▶ [Exercise inputs]
------

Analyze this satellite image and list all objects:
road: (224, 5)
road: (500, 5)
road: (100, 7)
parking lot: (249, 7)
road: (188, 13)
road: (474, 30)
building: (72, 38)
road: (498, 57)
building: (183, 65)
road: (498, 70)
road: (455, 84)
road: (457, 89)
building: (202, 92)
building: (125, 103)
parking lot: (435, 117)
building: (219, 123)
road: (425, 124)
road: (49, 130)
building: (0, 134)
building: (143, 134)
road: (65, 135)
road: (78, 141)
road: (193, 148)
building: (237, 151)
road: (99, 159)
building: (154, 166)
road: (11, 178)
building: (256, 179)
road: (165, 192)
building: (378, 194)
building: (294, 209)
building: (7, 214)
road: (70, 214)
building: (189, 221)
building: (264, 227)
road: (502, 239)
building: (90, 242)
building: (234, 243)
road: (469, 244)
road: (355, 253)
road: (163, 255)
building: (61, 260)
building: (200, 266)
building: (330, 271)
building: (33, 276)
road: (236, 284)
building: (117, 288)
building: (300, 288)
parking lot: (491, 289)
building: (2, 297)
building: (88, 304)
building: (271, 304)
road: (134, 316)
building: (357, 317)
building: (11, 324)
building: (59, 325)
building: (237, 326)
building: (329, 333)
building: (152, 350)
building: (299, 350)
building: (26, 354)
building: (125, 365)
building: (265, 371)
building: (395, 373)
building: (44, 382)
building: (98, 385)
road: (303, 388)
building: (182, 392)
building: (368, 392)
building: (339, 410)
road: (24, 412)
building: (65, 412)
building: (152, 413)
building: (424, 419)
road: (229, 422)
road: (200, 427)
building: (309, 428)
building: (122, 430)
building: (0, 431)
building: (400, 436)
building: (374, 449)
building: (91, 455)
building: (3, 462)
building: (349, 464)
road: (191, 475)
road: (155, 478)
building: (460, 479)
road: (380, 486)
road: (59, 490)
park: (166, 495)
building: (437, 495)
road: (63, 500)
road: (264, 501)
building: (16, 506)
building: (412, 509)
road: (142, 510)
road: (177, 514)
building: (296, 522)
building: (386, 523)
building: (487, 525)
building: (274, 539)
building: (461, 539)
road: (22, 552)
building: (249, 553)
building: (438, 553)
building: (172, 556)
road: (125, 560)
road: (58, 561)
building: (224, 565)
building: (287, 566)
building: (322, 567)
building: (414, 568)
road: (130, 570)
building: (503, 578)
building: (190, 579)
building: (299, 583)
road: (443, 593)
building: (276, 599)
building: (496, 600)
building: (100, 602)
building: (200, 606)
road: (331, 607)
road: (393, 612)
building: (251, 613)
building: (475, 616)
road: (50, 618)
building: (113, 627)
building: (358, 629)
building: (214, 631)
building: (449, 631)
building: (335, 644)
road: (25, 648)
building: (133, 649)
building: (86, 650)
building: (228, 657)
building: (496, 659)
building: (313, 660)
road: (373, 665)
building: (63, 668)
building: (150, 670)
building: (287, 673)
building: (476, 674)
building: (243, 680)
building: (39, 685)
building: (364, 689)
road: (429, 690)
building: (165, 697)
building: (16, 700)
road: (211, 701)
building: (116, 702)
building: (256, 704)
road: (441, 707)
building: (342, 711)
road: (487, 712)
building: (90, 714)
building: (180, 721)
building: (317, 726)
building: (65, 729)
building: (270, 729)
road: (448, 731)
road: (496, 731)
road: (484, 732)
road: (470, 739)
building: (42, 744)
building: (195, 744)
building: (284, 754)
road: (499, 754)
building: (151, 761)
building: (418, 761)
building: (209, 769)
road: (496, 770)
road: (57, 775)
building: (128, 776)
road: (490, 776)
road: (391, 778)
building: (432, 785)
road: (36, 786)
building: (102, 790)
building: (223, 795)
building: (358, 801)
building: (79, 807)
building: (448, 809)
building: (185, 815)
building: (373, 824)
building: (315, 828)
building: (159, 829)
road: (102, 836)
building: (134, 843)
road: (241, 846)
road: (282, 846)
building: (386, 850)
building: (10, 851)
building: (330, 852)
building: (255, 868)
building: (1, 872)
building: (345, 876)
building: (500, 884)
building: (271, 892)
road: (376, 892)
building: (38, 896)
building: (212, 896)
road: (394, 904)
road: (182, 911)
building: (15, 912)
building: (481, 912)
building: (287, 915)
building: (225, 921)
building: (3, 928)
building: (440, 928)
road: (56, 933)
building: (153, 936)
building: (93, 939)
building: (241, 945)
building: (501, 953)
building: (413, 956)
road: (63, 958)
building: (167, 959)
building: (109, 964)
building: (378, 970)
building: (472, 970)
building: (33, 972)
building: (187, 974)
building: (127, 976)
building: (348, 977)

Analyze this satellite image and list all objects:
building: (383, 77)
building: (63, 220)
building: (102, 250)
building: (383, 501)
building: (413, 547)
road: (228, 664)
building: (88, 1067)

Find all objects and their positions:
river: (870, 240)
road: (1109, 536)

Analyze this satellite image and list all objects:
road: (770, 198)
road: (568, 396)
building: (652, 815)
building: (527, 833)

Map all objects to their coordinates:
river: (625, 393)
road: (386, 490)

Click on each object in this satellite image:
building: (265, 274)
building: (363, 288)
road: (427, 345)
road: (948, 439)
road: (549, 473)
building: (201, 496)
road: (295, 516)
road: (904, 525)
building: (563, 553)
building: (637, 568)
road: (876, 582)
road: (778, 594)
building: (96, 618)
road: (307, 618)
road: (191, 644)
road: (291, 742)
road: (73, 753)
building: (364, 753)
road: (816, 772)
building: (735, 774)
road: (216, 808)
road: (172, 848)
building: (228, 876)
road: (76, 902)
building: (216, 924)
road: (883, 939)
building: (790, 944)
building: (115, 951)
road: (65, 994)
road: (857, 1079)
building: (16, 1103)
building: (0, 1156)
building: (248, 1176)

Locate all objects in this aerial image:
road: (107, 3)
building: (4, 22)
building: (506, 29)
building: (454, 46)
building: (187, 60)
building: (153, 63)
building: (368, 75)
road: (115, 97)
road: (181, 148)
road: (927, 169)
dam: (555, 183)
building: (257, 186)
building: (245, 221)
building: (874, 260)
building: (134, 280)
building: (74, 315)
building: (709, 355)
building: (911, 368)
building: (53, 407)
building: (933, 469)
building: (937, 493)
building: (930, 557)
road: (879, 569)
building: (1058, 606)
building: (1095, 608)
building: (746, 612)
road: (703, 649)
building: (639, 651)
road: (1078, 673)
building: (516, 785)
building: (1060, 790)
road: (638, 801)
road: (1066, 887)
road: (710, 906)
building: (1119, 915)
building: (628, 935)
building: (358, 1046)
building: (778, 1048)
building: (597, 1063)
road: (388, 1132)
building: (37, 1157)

------

▶ [Aim of the task] Each entry above should be repeated exactly, with no line left out.

▶ [Task answer]
Analyze this satellite image and list all objects:
road: (224, 5)
road: (500, 5)
road: (100, 7)
parking lot: (249, 7)
road: (188, 13)
road: (474, 30)
building: (72, 38)
road: (498, 57)
building: (183, 65)
road: (498, 70)
road: (455, 84)
road: (457, 89)
building: (202, 92)
building: (125, 103)
parking lot: (435, 117)
building: (219, 123)
road: (425, 124)
road: (49, 130)
building: (0, 134)
building: (143, 134)
road: (65, 135)
road: (78, 141)
road: (193, 148)
building: (237, 151)
road: (99, 159)
building: (154, 166)
road: (11, 178)
building: (256, 179)
road: (165, 192)
building: (378, 194)
building: (294, 209)
building: (7, 214)
road: (70, 214)
building: (189, 221)
building: (264, 227)
road: (502, 239)
building: (90, 242)
building: (234, 243)
road: (469, 244)
road: (355, 253)
road: (163, 255)
building: (61, 260)
building: (200, 266)
building: (330, 271)
building: (33, 276)
road: (236, 284)
building: (117, 288)
building: (300, 288)
parking lot: (491, 289)
building: (2, 297)
building: (88, 304)
building: (271, 304)
road: (134, 316)
building: (357, 317)
building: (11, 324)
building: (59, 325)
building: (237, 326)
building: (329, 333)
building: (152, 350)
building: (299, 350)
building: (26, 354)
building: (125, 365)
building: (265, 371)
building: (395, 373)
building: (44, 382)
building: (98, 385)
road: (303, 388)
building: (182, 392)
building: (368, 392)
building: (339, 410)
road: (24, 412)
building: (65, 412)
building: (152, 413)
building: (424, 419)
road: (229, 422)
road: (200, 427)
building: (309, 428)
building: (122, 430)
building: (0, 431)
building: (400, 436)
building: (374, 449)
building: (91, 455)
building: (3, 462)
building: (349, 464)
road: (191, 475)
road: (155, 478)
building: (460, 479)
road: (380, 486)
road: (59, 490)
park: (166, 495)
building: (437, 495)
road: (63, 500)
road: (264, 501)
building: (16, 506)
building: (412, 509)
road: (142, 510)
road: (177, 514)
building: (296, 522)
building: (386, 523)
building: (487, 525)
building: (274, 539)
building: (461, 539)
road: (22, 552)
building: (249, 553)
building: (438, 553)
building: (172, 556)
road: (125, 560)
road: (58, 561)
building: (224, 565)
building: (287, 566)
building: (322, 567)
building: (414, 568)
road: (130, 570)
building: (503, 578)
building: (190, 579)
building: (299, 583)
road: (443, 593)
building: (276, 599)
building: (496, 600)
building: (100, 602)
building: (200, 606)
road: (331, 607)
road: (393, 612)
building: (251, 613)
building: (475, 616)
road: (50, 618)
building: (113, 627)
building: (358, 629)
building: (214, 631)
building: (449, 631)
building: (335, 644)
road: (25, 648)
building: (133, 649)
building: (86, 650)
building: (228, 657)
building: (496, 659)
building: (313, 660)
road: (373, 665)
building: (63, 668)
building: (150, 670)
building: (287, 673)
building: (476, 674)
building: (243, 680)
building: (39, 685)
building: (364, 689)
road: (429, 690)
building: (165, 697)
building: (16, 700)
road: (211, 701)
building: (116, 702)
building: (256, 704)
road: (441, 707)
building: (342, 711)
road: (487, 712)
building: (90, 714)
building: (180, 721)
building: (317, 726)
building: (65, 729)
building: (270, 729)
road: (448, 731)
road: (496, 731)
road: (484, 732)
road: (470, 739)
building: (42, 744)
building: (195, 744)
building: (284, 754)
road: (499, 754)
building: (151, 761)
building: (418, 761)
building: (209, 769)
road: (496, 770)
road: (57, 775)
building: (128, 776)
road: (490, 776)
road: (391, 778)
building: (432, 785)
road: (36, 786)
building: (102, 790)
building: (223, 795)
building: (358, 801)
building: (79, 807)
building: (448, 809)
building: (185, 815)
building: (373, 824)
building: (315, 828)
building: (159, 829)
road: (102, 836)
building: (134, 843)
road: (241, 846)
road: (282, 846)
building: (386, 850)
building: (10, 851)
building: (330, 852)
building: (255, 868)
building: (1, 872)
building: (345, 876)
building: (500, 884)
building: (271, 892)
road: (376, 892)
building: (38, 896)
building: (212, 896)
road: (394, 904)
road: (182, 911)
building: (15, 912)
building: (481, 912)
building: (287, 915)
building: (225, 921)
building: (3, 928)
building: (440, 928)
road: (56, 933)
building: (153, 936)
building: (93, 939)
building: (241, 945)
building: (501, 953)
building: (413, 956)
road: (63, 958)
building: (167, 959)
building: (109, 964)
building: (378, 970)
building: (472, 970)
building: (33, 972)
building: (187, 974)
building: (127, 976)
building: (348, 977)

Analyze this satellite image and list all objects:
building: (383, 77)
building: (63, 220)
building: (102, 250)
building: (383, 501)
building: (413, 547)
road: (228, 664)
building: (88, 1067)

Find all objects and their positions:
river: (870, 240)
road: (1109, 536)

Analyze this satellite image and list all objects:
road: (770, 198)
road: (568, 396)
building: (652, 815)
building: (527, 833)

Map all objects to their coordinates:
river: (625, 393)
road: (386, 490)

Click on each object in this satellite image:
building: (265, 274)
building: (363, 288)
road: (427, 345)
road: (948, 439)
road: (549, 473)
building: (201, 496)
road: (295, 516)
road: (904, 525)
building: (563, 553)
building: (637, 568)
road: (876, 582)
road: (778, 594)
building: (96, 618)
road: (307, 618)
road: (191, 644)
road: (291, 742)
road: (73, 753)
building: (364, 753)
road: (816, 772)
building: (735, 774)
road: (216, 808)
road: (172, 848)
building: (228, 876)
road: (76, 902)
building: (216, 924)
road: (883, 939)
building: (790, 944)
building: (115, 951)
road: (65, 994)
road: (857, 1079)
building: (16, 1103)
building: (0, 1156)
building: (248, 1176)

Locate all objects in this aerial image:
road: (107, 3)
building: (4, 22)
building: (506, 29)
building: (454, 46)
building: (187, 60)
building: (153, 63)
building: (368, 75)
road: (115, 97)
road: (181, 148)
road: (927, 169)
dam: (555, 183)
building: (257, 186)
building: (245, 221)
building: (874, 260)
building: (134, 280)
building: (74, 315)
building: (709, 355)
building: (911, 368)
building: (53, 407)
building: (933, 469)
building: (937, 493)
building: (930, 557)
road: (879, 569)
building: (1058, 606)
building: (1095, 608)
building: (746, 612)
road: (703, 649)
building: (639, 651)
road: (1078, 673)
building: (516, 785)
building: (1060, 790)
road: (638, 801)
road: (1066, 887)
road: (710, 906)
building: (1119, 915)
building: (628, 935)
building: (358, 1046)
building: (778, 1048)
building: (597, 1063)
road: (388, 1132)
building: (37, 1157)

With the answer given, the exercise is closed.